- [SOURCE RECORDS]

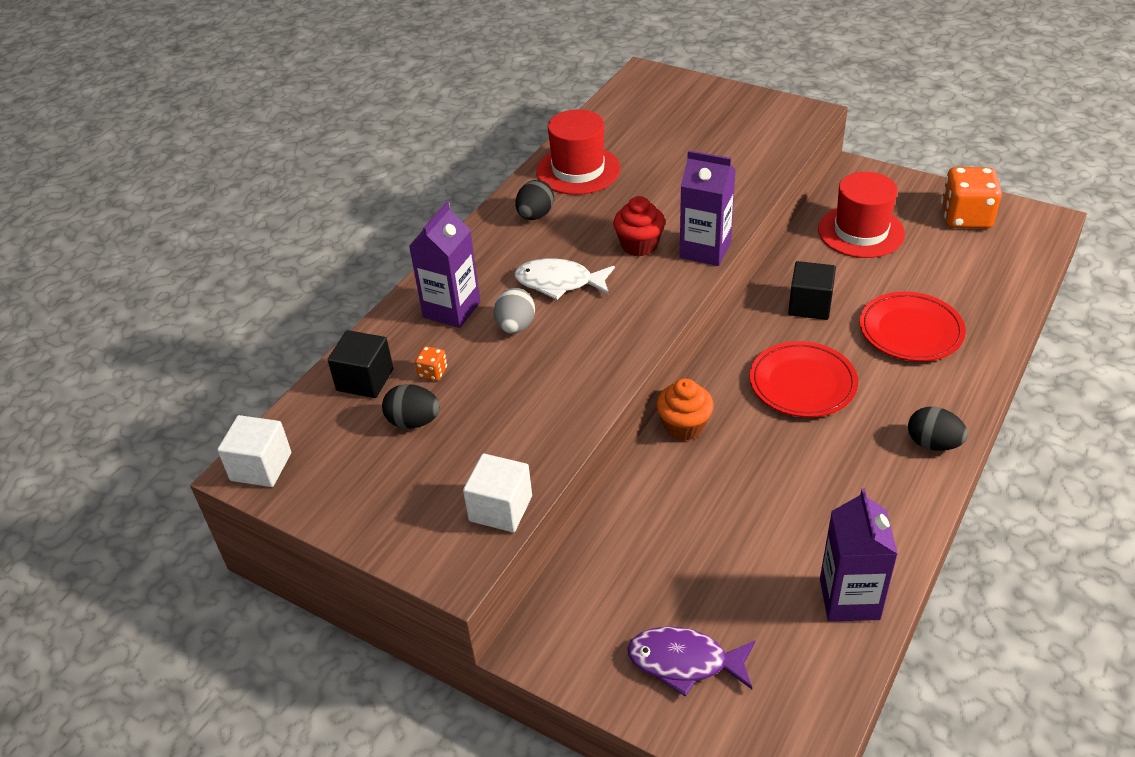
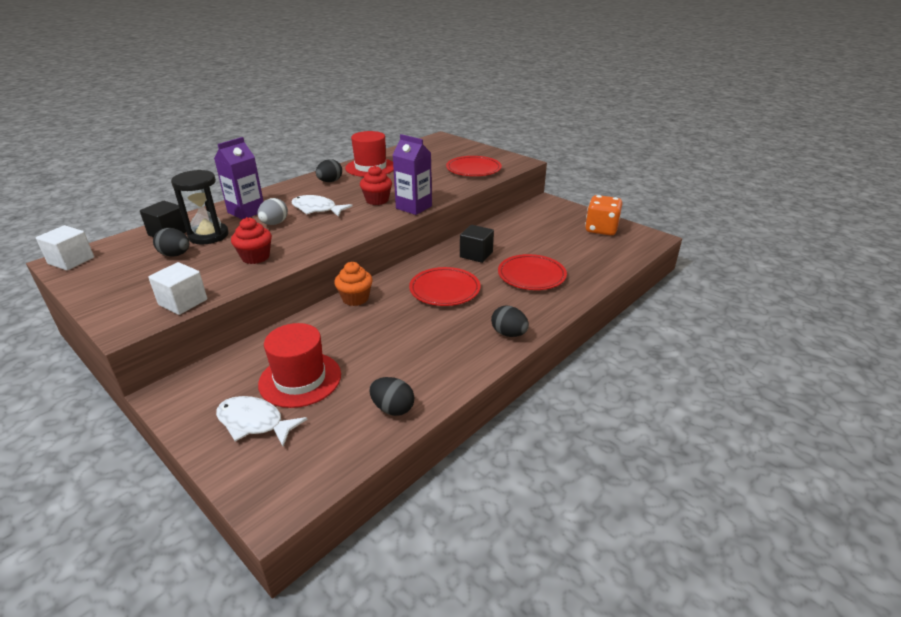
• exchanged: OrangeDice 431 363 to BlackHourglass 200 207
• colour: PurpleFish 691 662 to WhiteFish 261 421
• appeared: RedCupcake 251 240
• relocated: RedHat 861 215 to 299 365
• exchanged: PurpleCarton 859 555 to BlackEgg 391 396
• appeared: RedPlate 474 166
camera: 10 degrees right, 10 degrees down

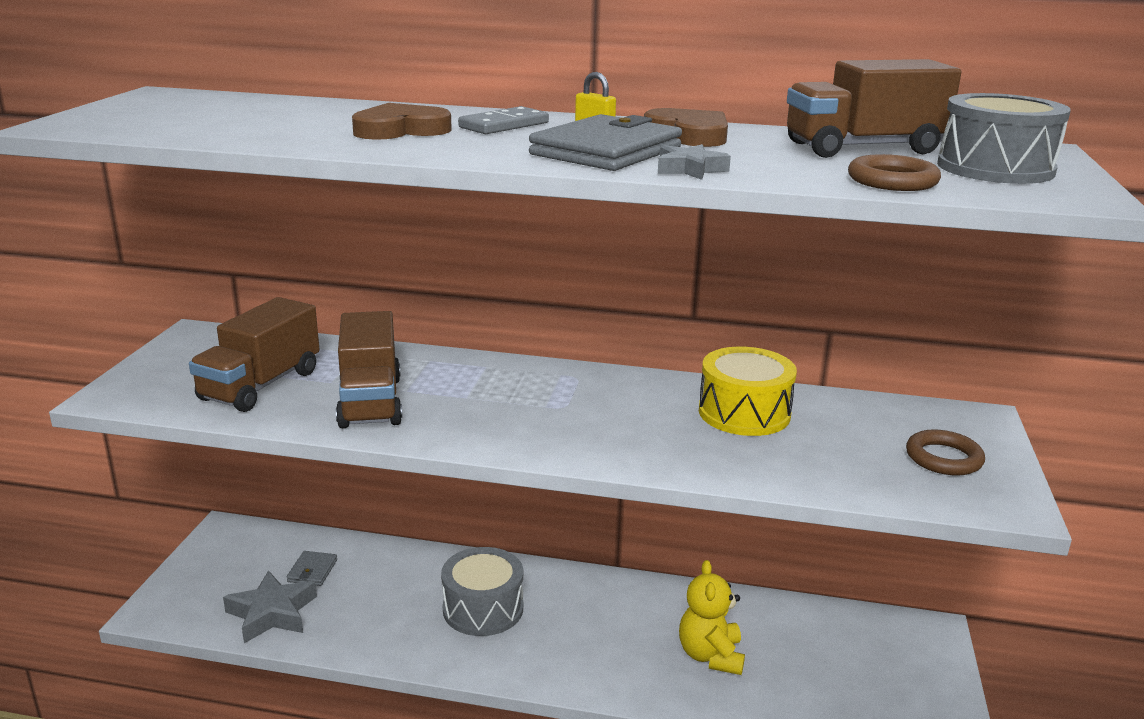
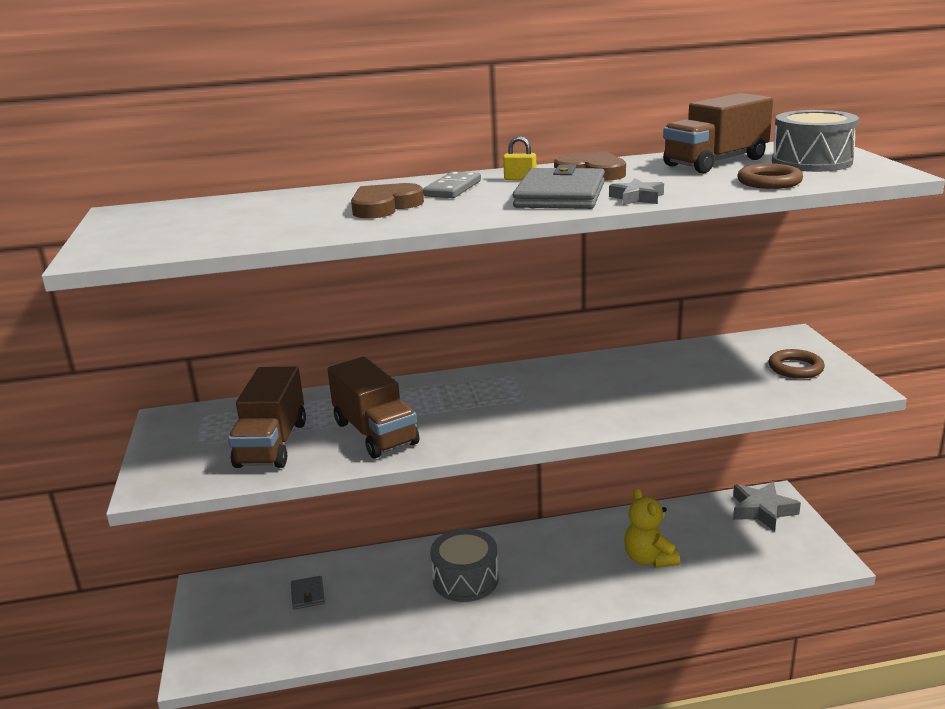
• relocated: GreyStar 270 606 to 767 506
• missing: YellowDrum 748 391
camera: 20 degrees left, 0 degrees up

- [WHAT YOU HAVE TO DO]
All lines from the one containing "RedCupcake 251 240" through the end of the entries above must be given again exactly, with every picture omitted.

- [ANSWER TO THE EXERCISE]
• appeared: RedCupcake 251 240
• relocated: RedHat 861 215 to 299 365
• exchanged: PurpleCarton 859 555 to BlackEgg 391 396
• appeared: RedPlate 474 166
camera: 10 degrees right, 10 degrees down

• relocated: GreyStar 270 606 to 767 506
• missing: YellowDrum 748 391
camera: 20 degrees left, 0 degrees up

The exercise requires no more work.